▸ TASK OBJECTIVE
Please return each entry that follows exactly as written, and keep the pictures out.

↓↓↓

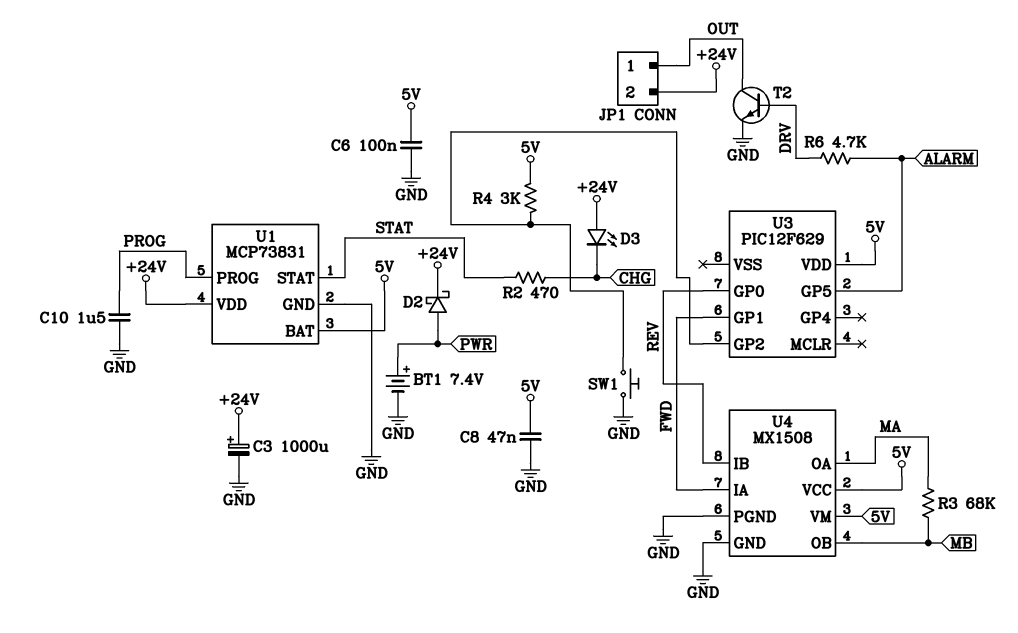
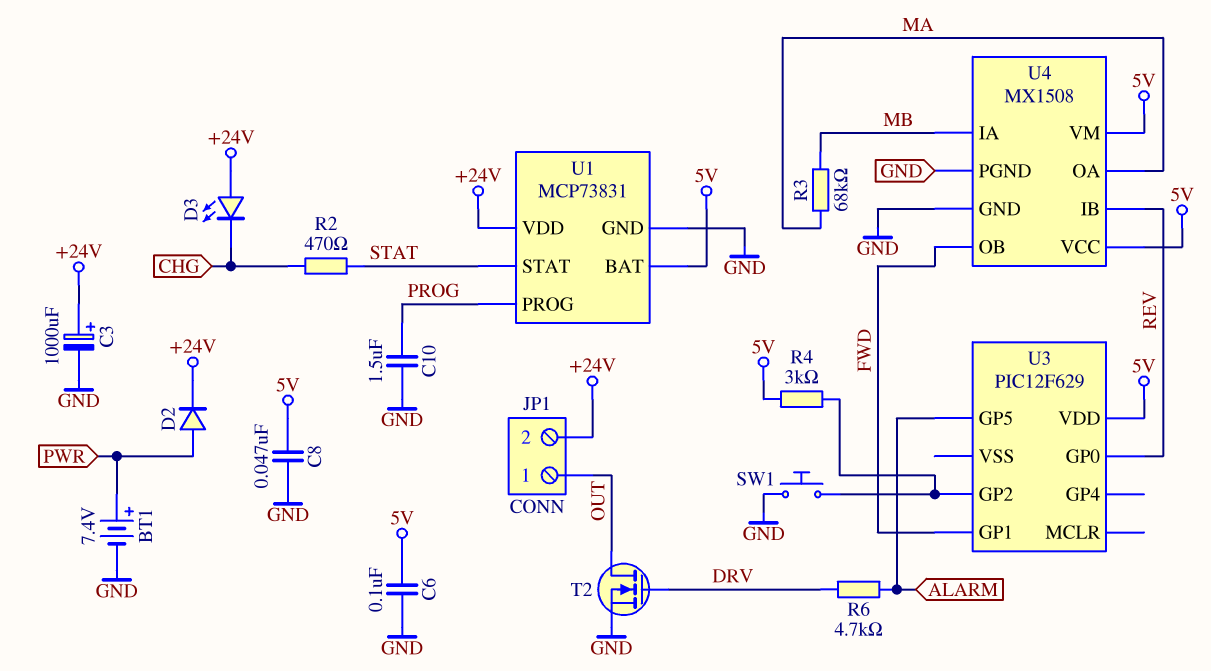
D2: schottky (A PWR, K +24V) -> diode (A PWR, K +24V)
T2: NPN (B DRV, C OUT, E GND) -> NMOS (G DRV, D OUT, S GND)
U4 pin IA: FWD -> MB
U4 pin OB: MB -> FWD

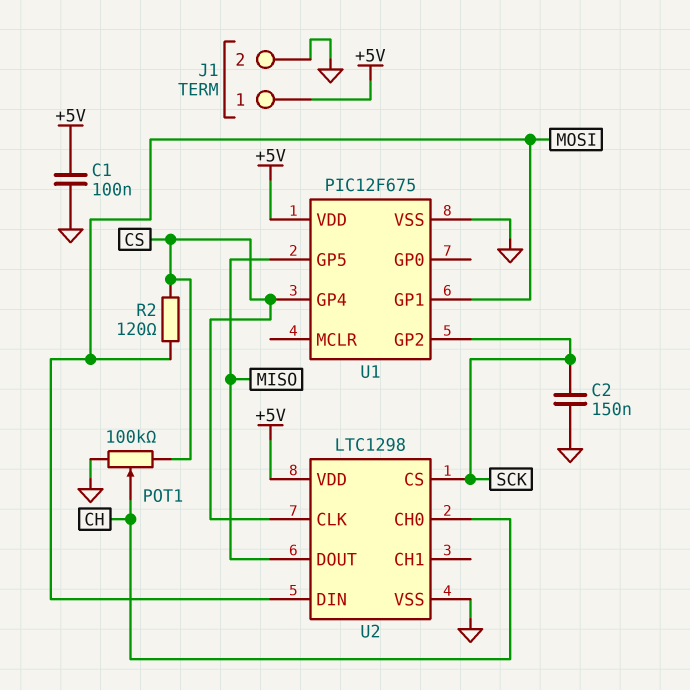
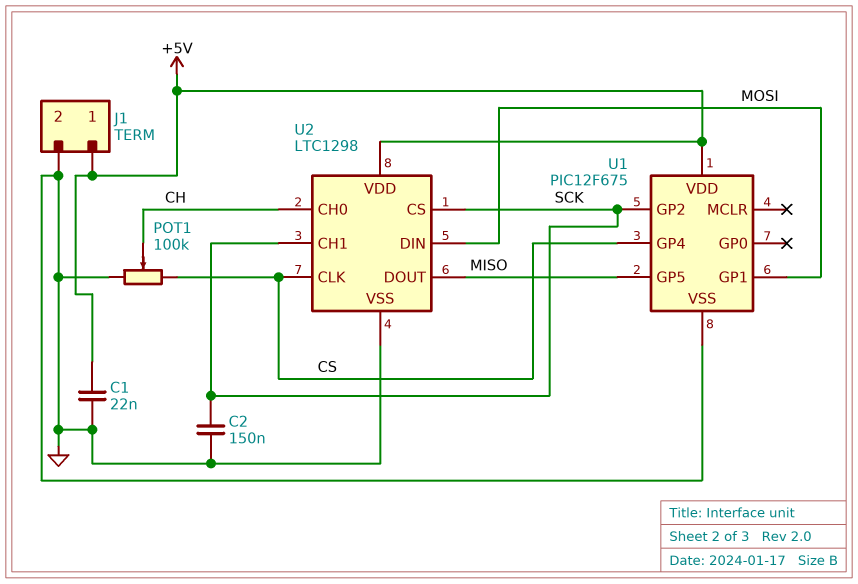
C1: 100nF (+5V, GND) -> 22nF (+5V, GND)
R2: 120 (CS, MOSI) -> none
U2 pin CH1: none -> SCK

↑↑↑

▸ RESULT BELOW
D2: schottky (A PWR, K +24V) -> diode (A PWR, K +24V)
T2: NPN (B DRV, C OUT, E GND) -> NMOS (G DRV, D OUT, S GND)
U4 pin IA: FWD -> MB
U4 pin OB: MB -> FWD

C1: 100nF (+5V, GND) -> 22nF (+5V, GND)
R2: 120 (CS, MOSI) -> none
U2 pin CH1: none -> SCK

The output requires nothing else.